┌─ Input

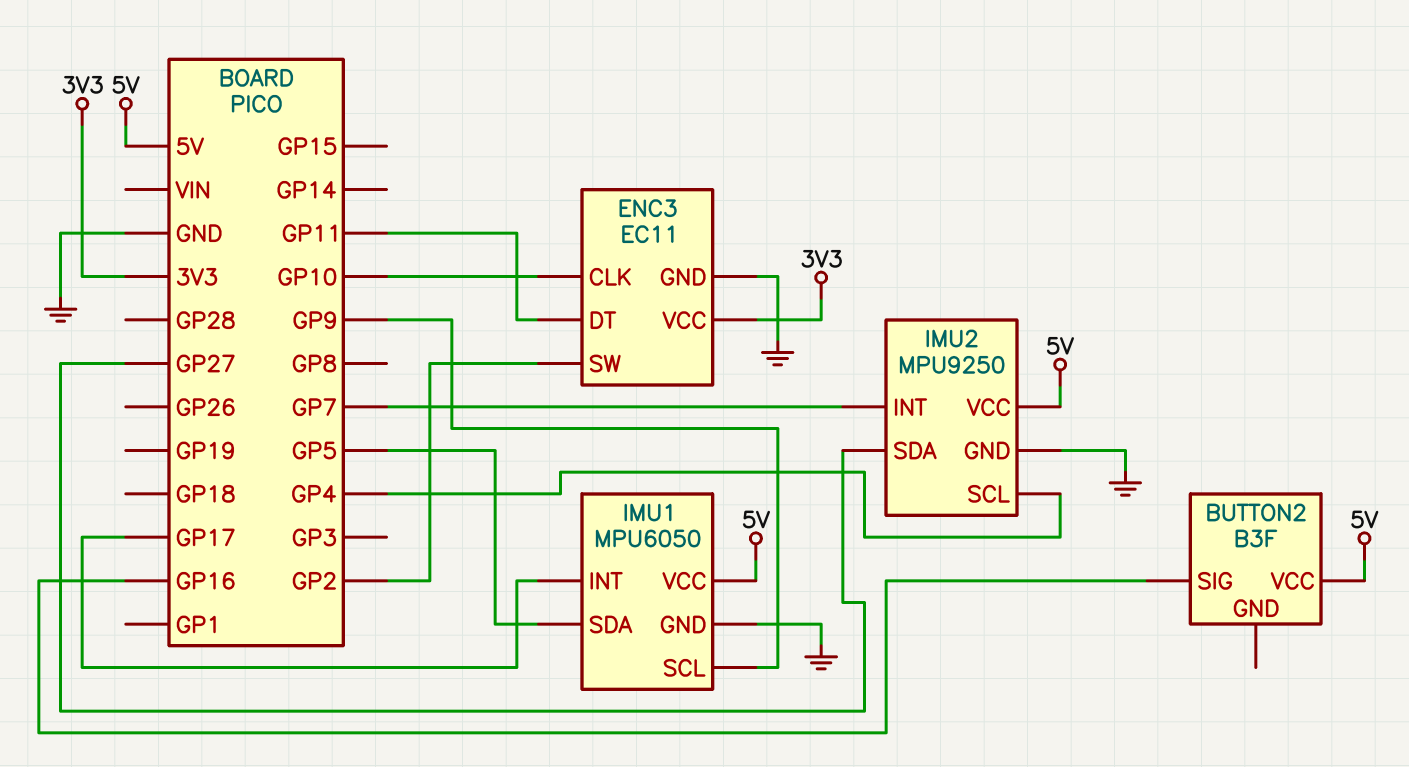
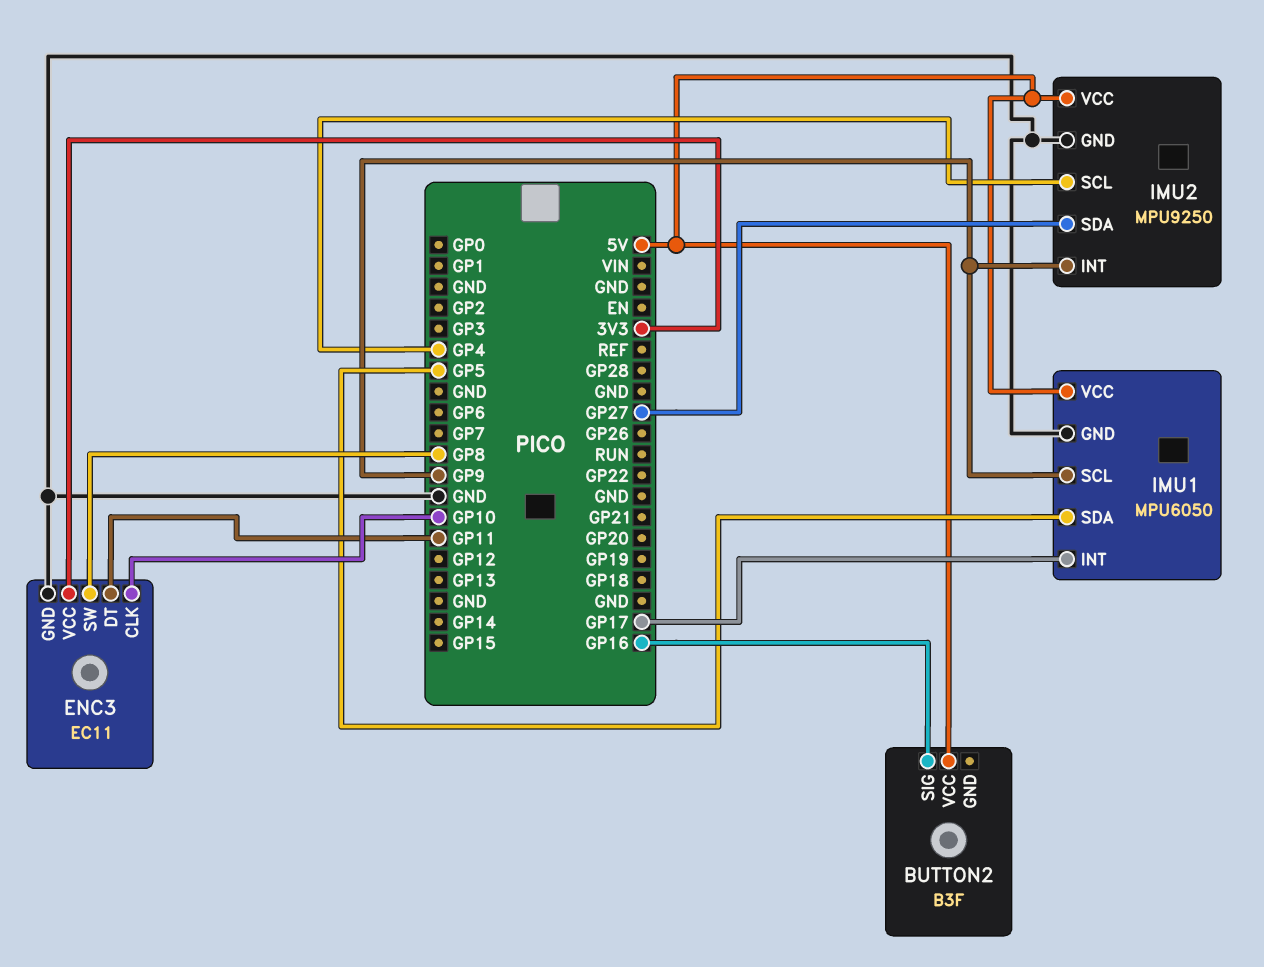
ENC3 pin SW: GP2 -> GP8
IMU2 pin INT: GP7 -> GP9

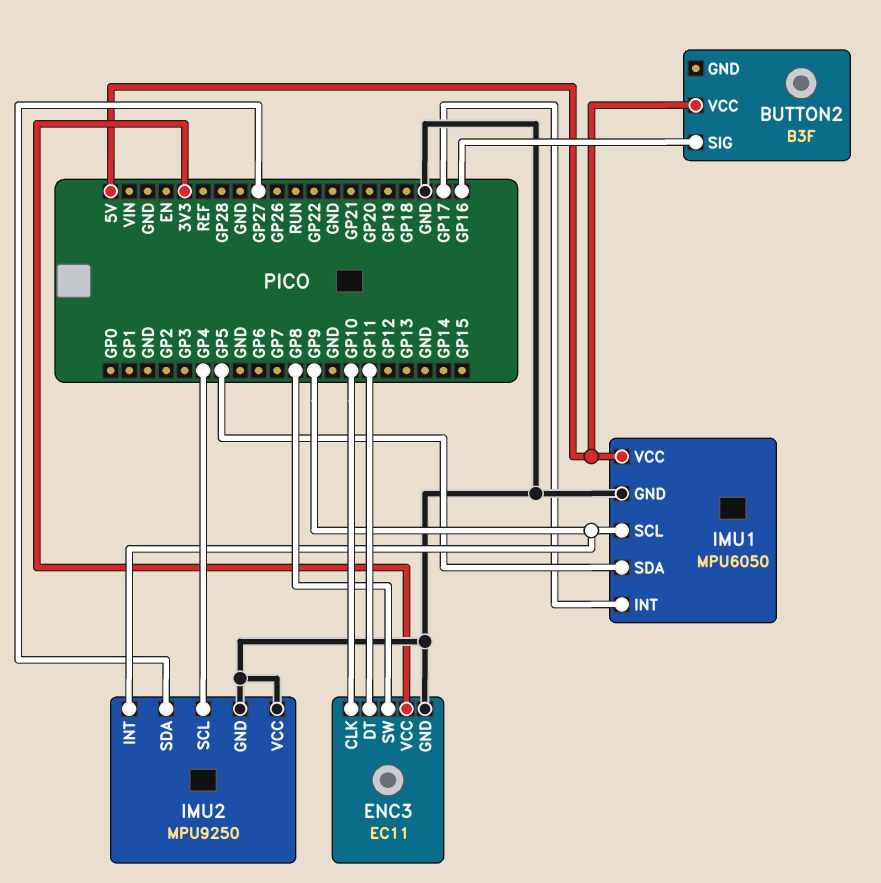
IMU2 pin VCC: 5V -> GND

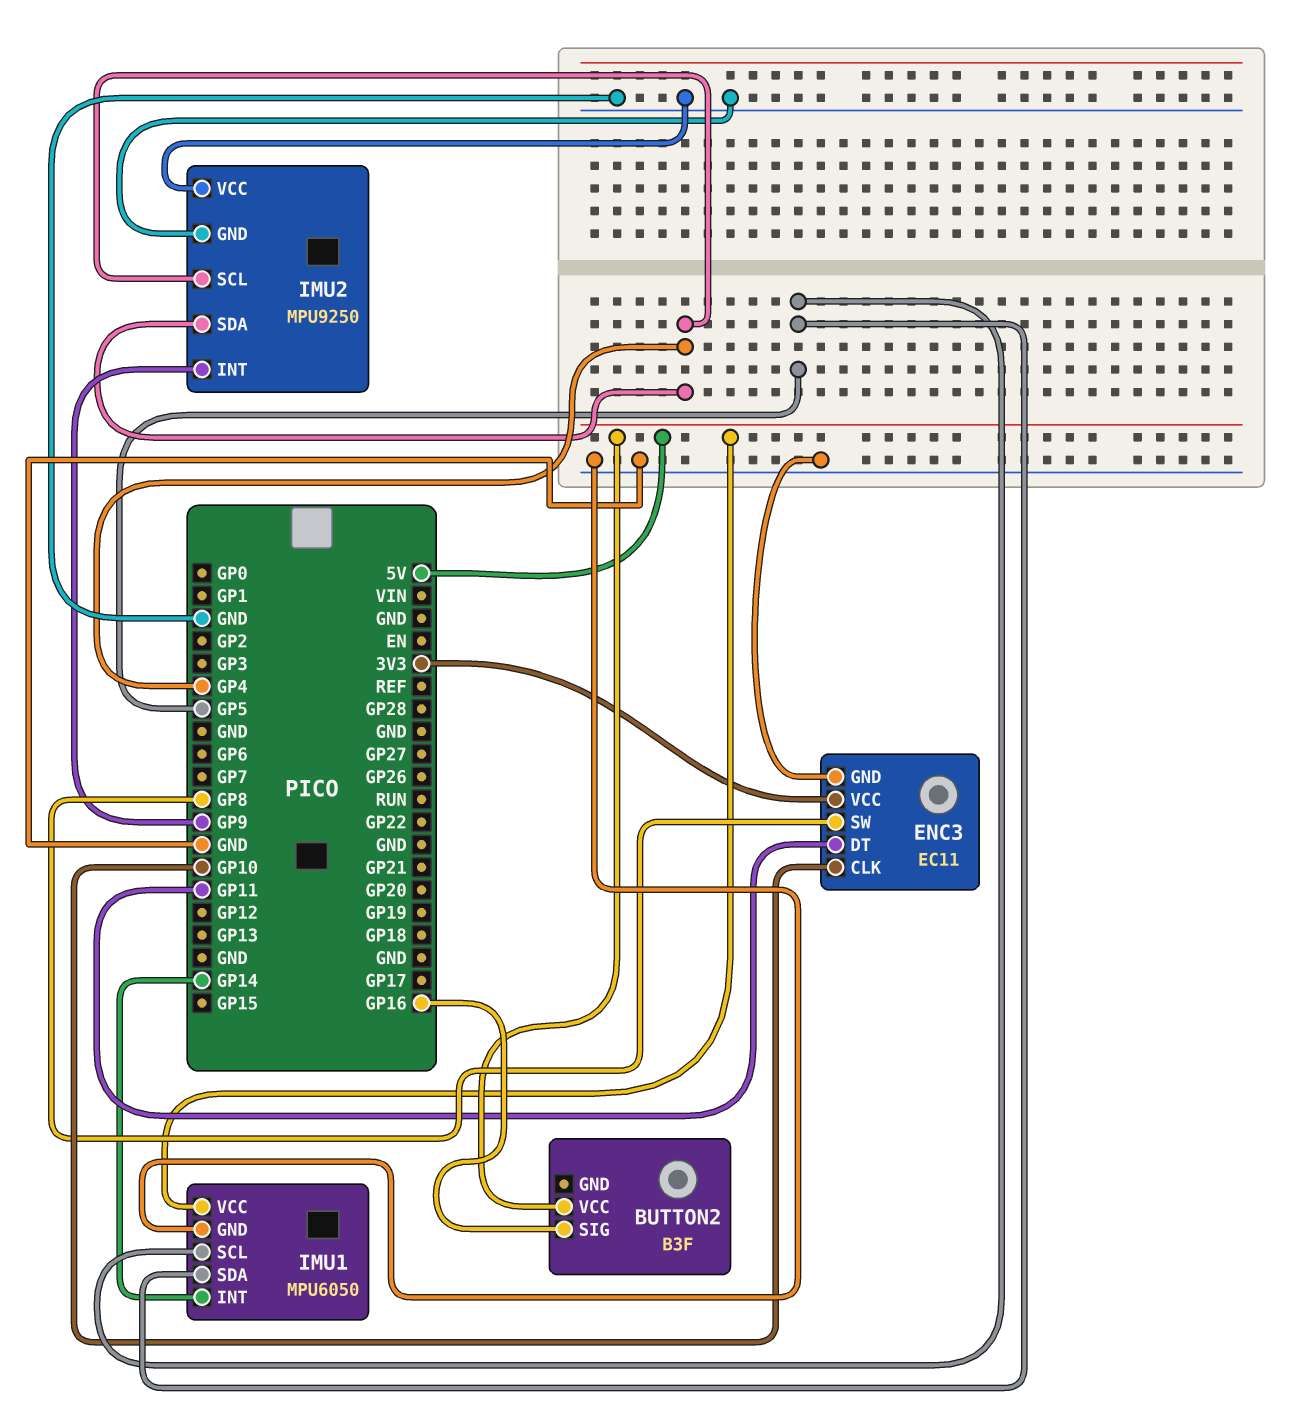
IMU1 pin INT: GP17 -> GP14
IMU1 pin SCL: GP9 -> GP5
IMU2 pin SDA: GP27 -> GP4

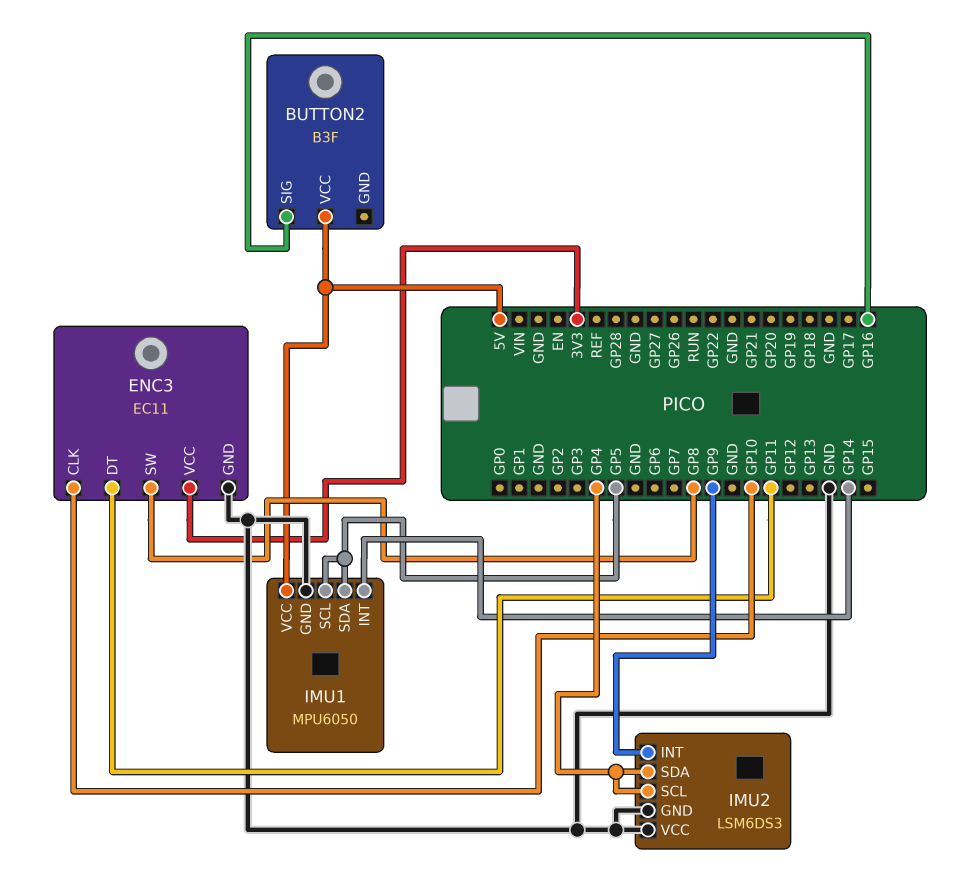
IMU2: MPU9250 -> LSM6DS3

└─

# Exercise aim
Please, leaving out all pictures, transcribe exactly the lines above from the one containing "IMU2 pin VCC: 5V -> GND" through the final line, both included.

# Answer space
IMU2 pin VCC: 5V -> GND

IMU1 pin INT: GP17 -> GP14
IMU1 pin SCL: GP9 -> GP5
IMU2 pin SDA: GP27 -> GP4

IMU2: MPU9250 -> LSM6DS3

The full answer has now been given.